_EXERCISE_
Wherever a line in the material contains the word "minus", copy that line.

(TASK DATA Opens)

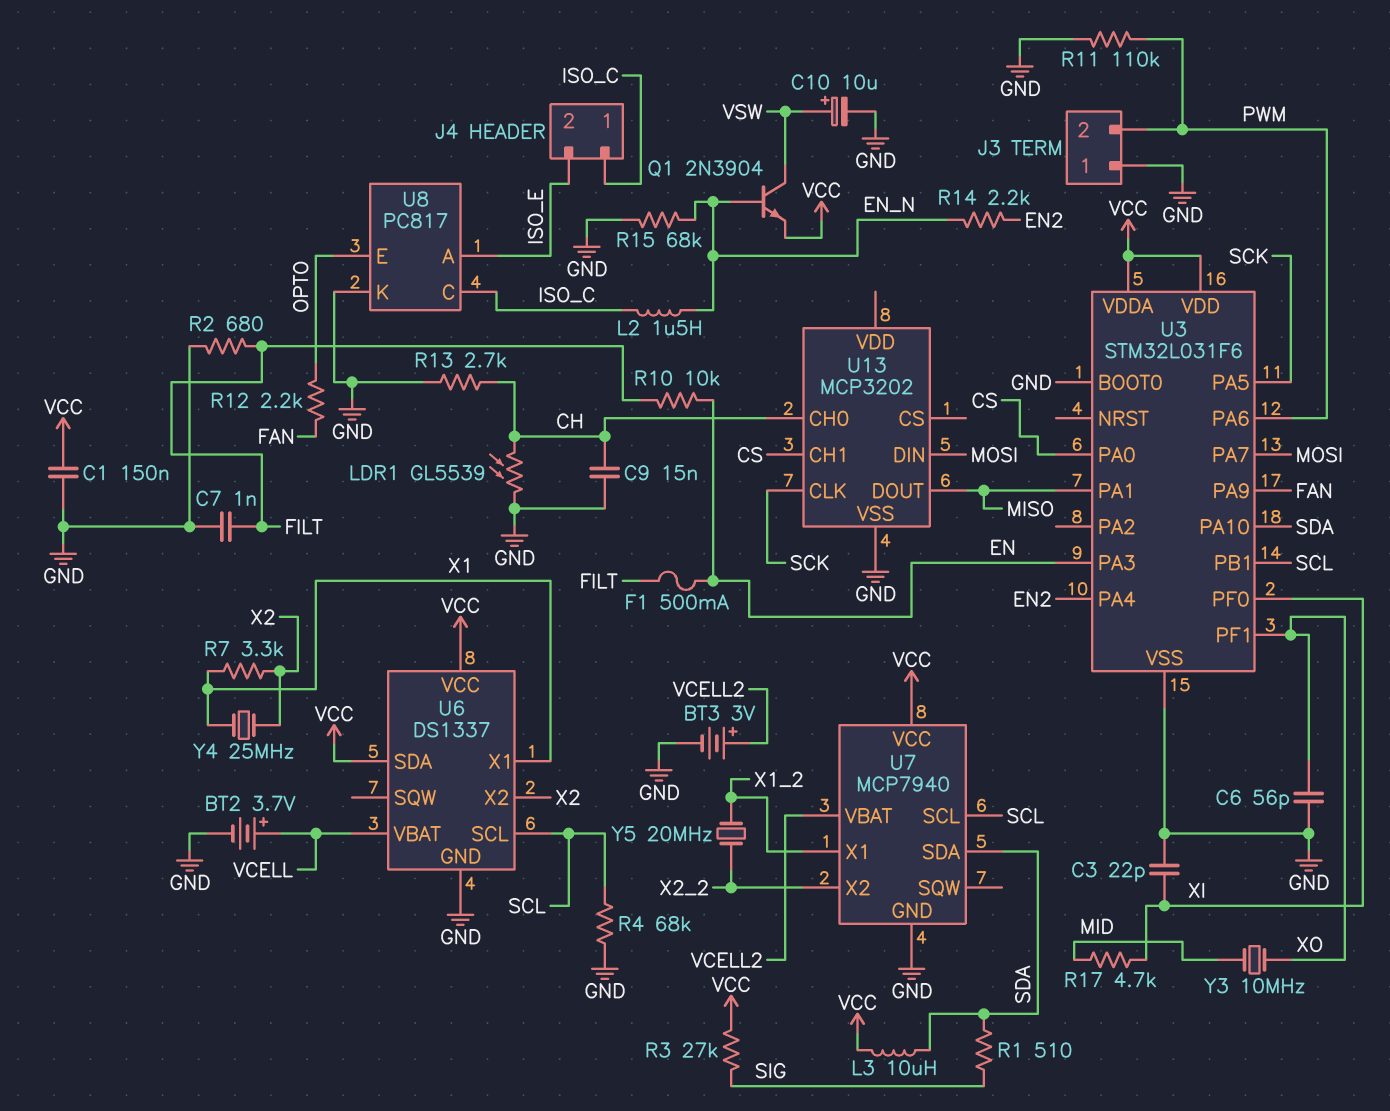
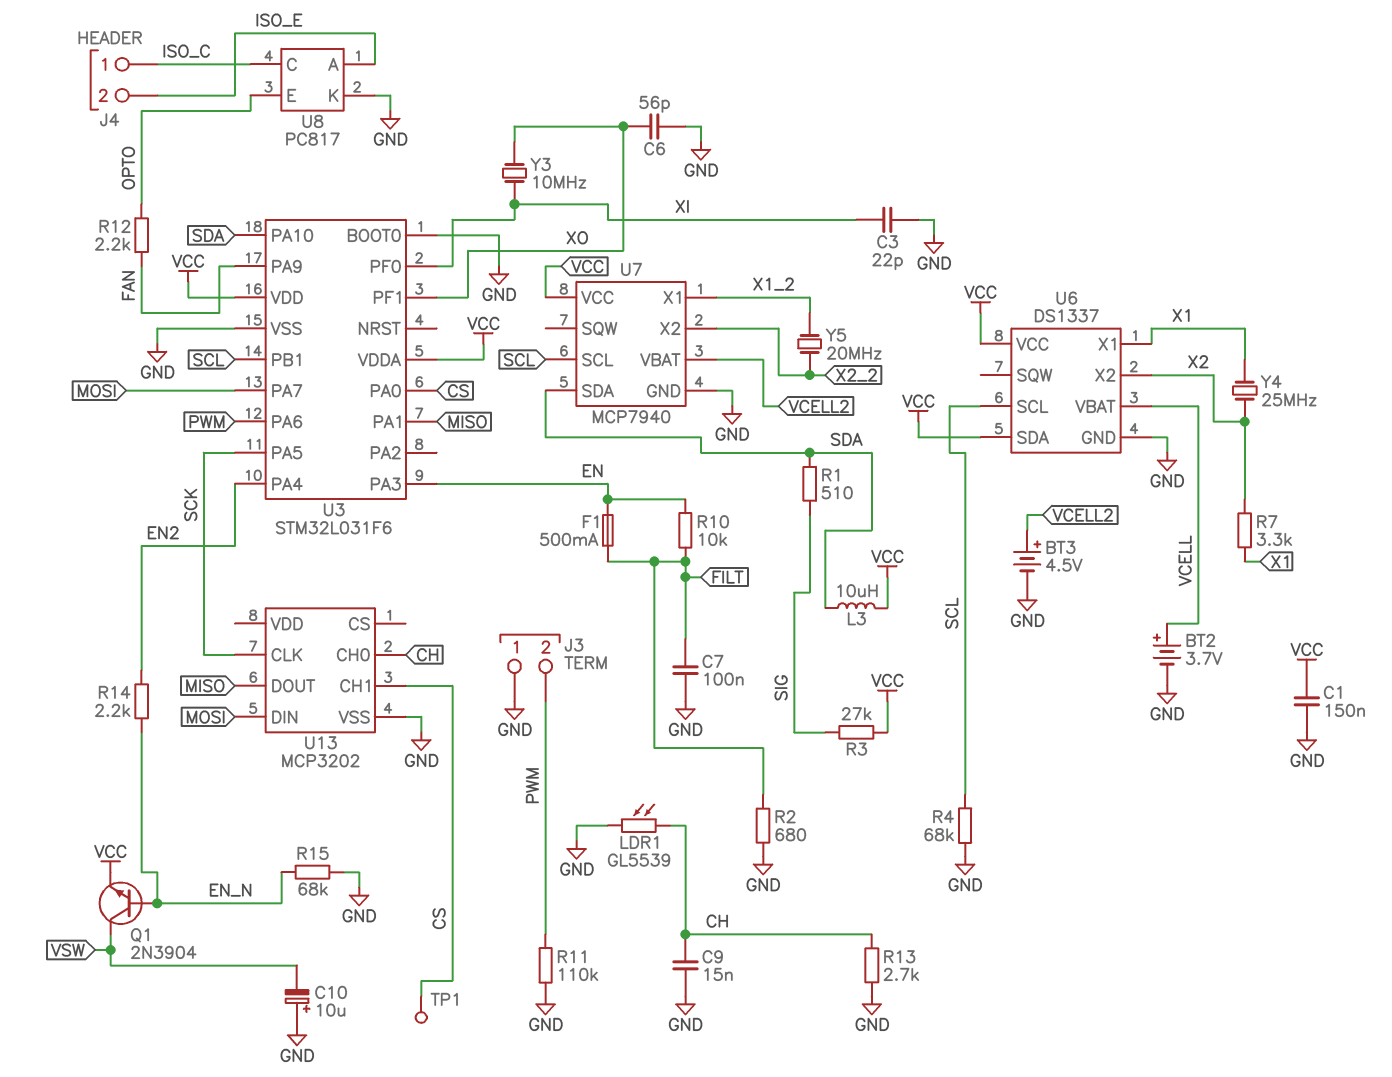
BT3: 3V (plus VCELL2, minus GND) -> 4.5V (plus VCELL2, minus GND)
C7: 1nF (FILT, GND) -> 100nF (FILT, GND)
C10: 10uF (plus VSW, minus GND) -> 10uF (plus GND, minus VSW)
L2: 1.5uH (EN_N, ISO_C) -> none
R17: 4.7k (MID, XI) -> none
TP1: none -> test point (CS)
Y3: 10MHz (MID, XO) -> 10MHz (XI, XO)

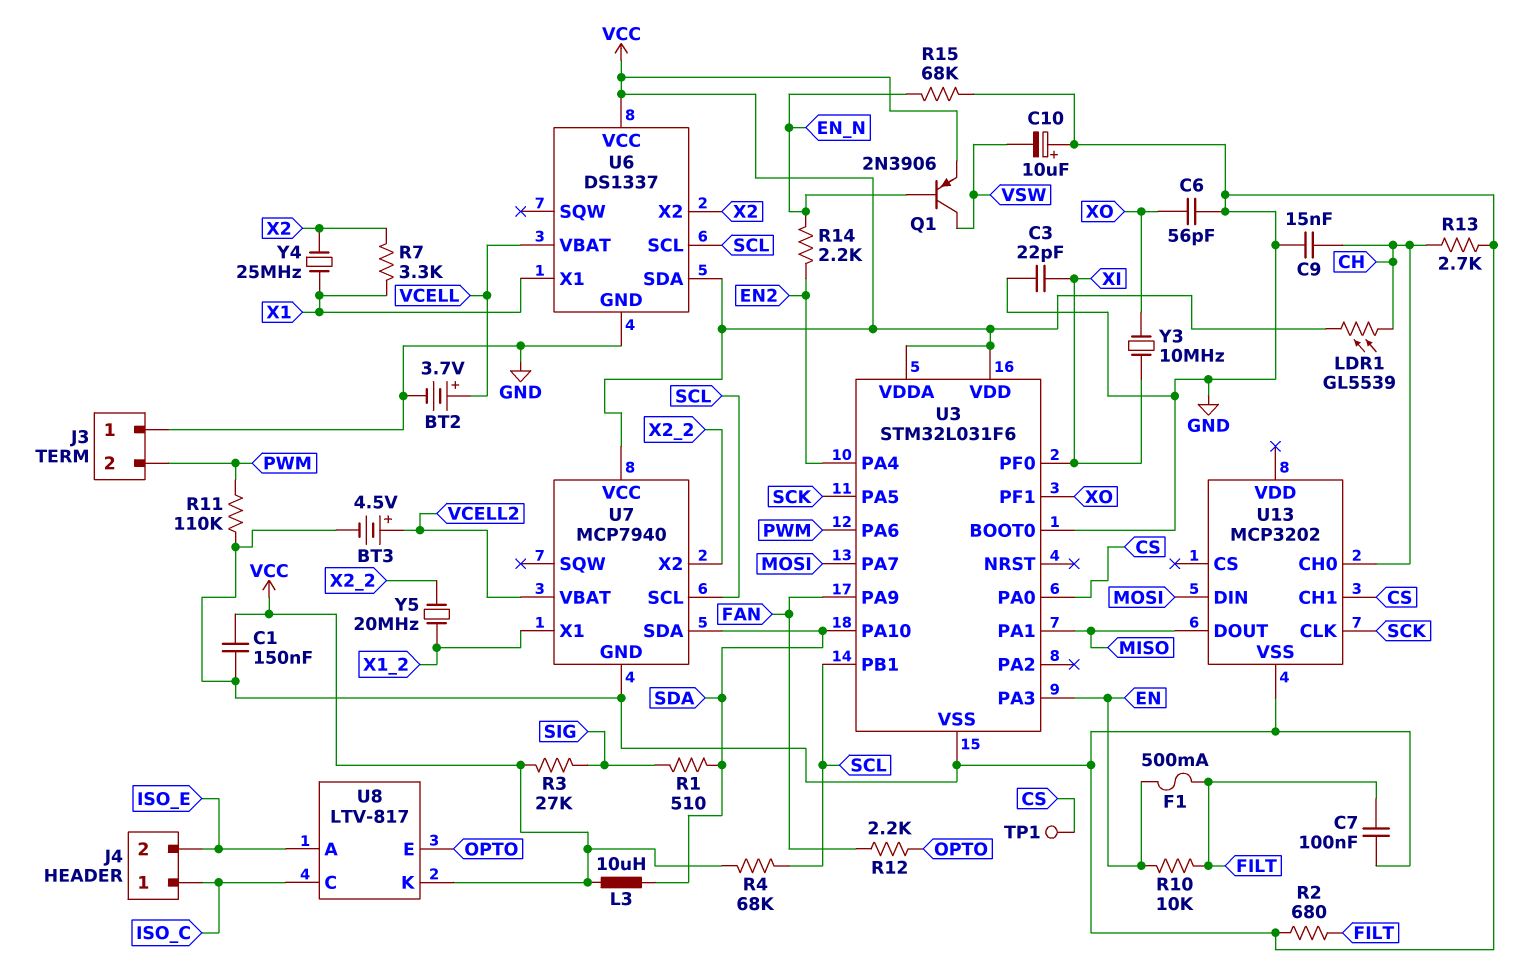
LDR1: GL5539 (CH, GND) -> GL5539 (CH, VCC)
Q1: NPN 2N3904 (B EN_N, C VSW, E VCC) -> PNP 2N3906 (B EN_N, C VSW, E VCC)
R4: 68k (GND, SCL) -> 68k (SCL, VCC)
U8: PC817 -> LTV-817
U8 pin K: GND -> VCC

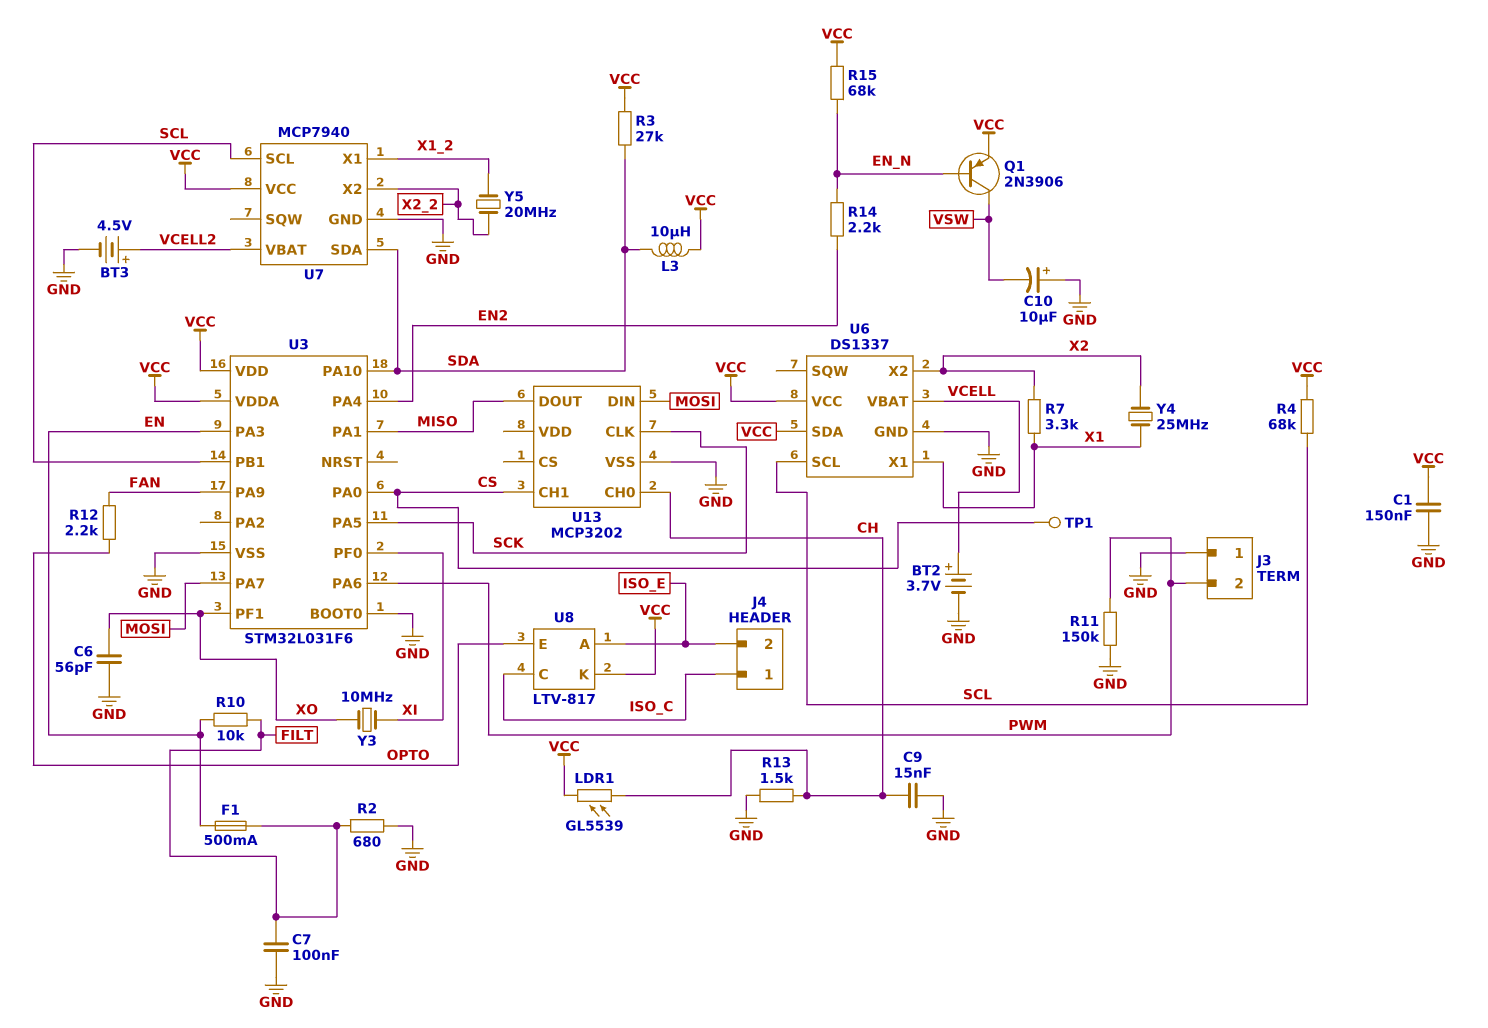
C3: 22pF (GND, XI) -> none
R1: 510 (SDA, SIG) -> none
R3: 27k (SIG, VCC) -> 27k (SDA, VCC)
R11: 110k (GND, PWM) -> 150k (GND, PWM)
R13: 2.7k (CH, GND) -> 1.5k (CH, GND)
R15: 68k (EN_N, GND) -> 68k (EN_N, VCC)

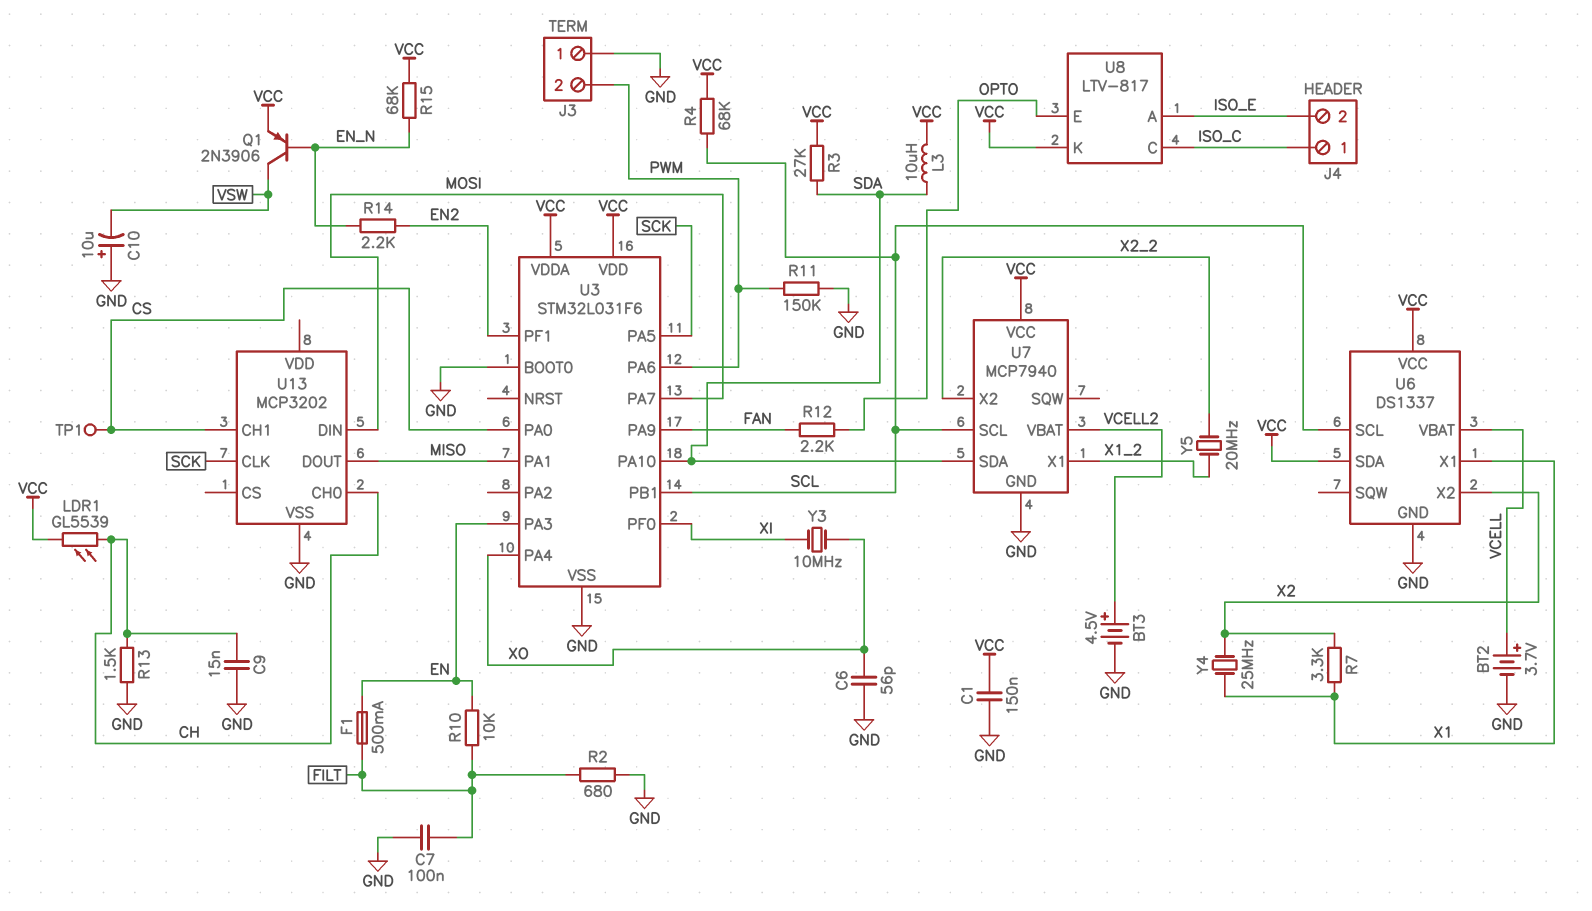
U3 pin PA4: EN2 -> XO
U3 pin PF1: XO -> EN2

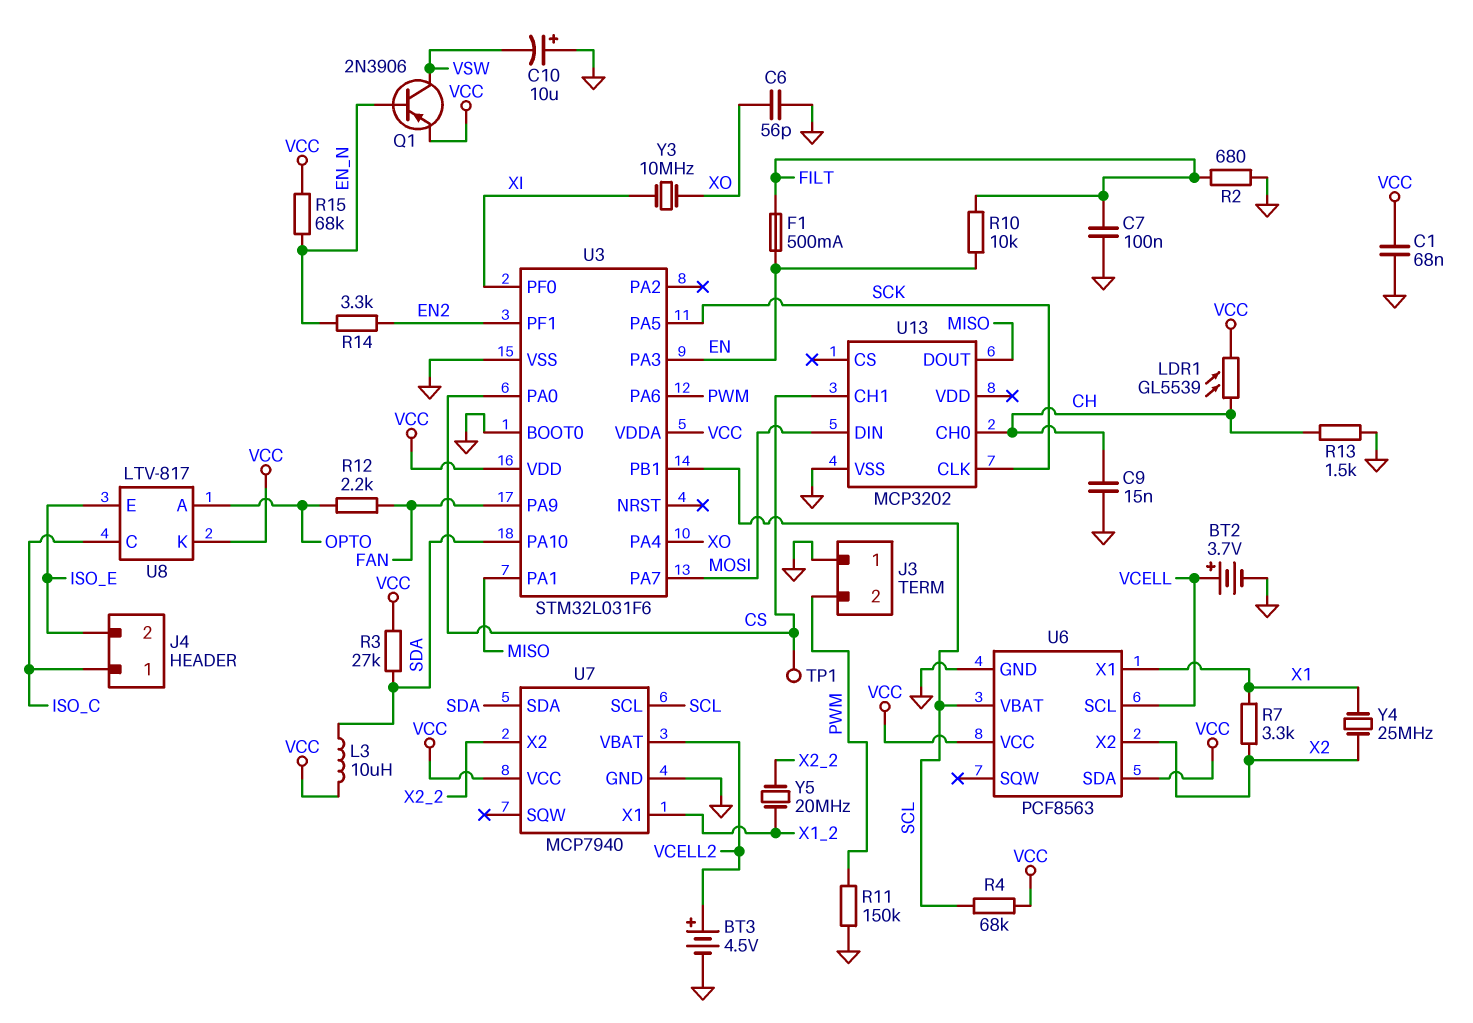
C1: 150nF (GND, VCC) -> 68nF (GND, VCC)
R14: 2.2k (EN2, EN_N) -> 3.3k (EN2, EN_N)
U6: DS1337 -> PCF8563
U6 pin SCL: SCL -> VCELL
U6 pin VBAT: VCELL -> SCL
U8 pin A: ISO_E -> OPTO
U8 pin E: OPTO -> ISO_E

(TASK DATA Closes)

_COMPLETED TASK_
BT3: 3V (plus VCELL2, minus GND) -> 4.5V (plus VCELL2, minus GND)
C10: 10uF (plus VSW, minus GND) -> 10uF (plus GND, minus VSW)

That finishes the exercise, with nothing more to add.